(Records from a data source)
☆ ☆ ☆

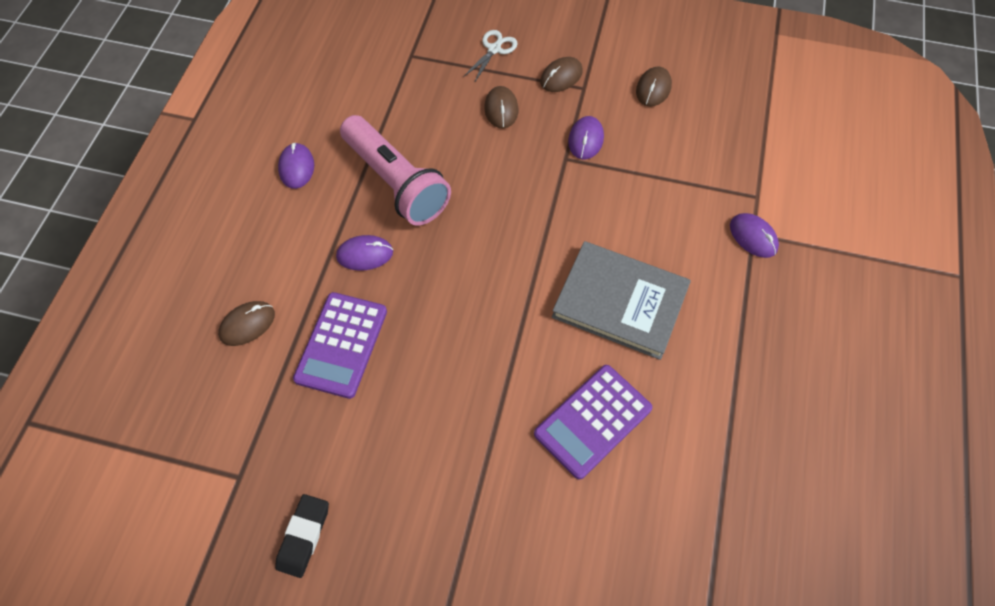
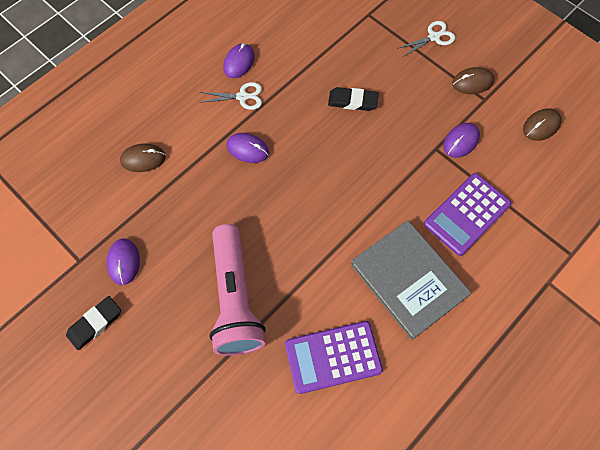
camera: 30 degrees right, 5 degrees up
purple calculator [293,292,387,399] -> purple calculator moved to [424,173,511,256]
pink flashlight [340,115,451,226] -> pink flashlight moved to [209,224,266,356]
brown mouse [484,86,518,129] -> none
purple mouse [730,213,779,258] -> purple mouse moved to [106,238,140,285]
none -> white scissors [199,82,262,110]
none -> black eraser [328,87,378,111]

☆ ☆ ☆

# [TASK GOAL]
Reproduce nothing but the lines from the line containing "purple mouse [730,213,779,258]" to the last line of the data, each exactly as written.

# [RESPONSE AREA]
purple mouse [730,213,779,258] -> purple mouse moved to [106,238,140,285]
none -> white scissors [199,82,262,110]
none -> black eraser [328,87,378,111]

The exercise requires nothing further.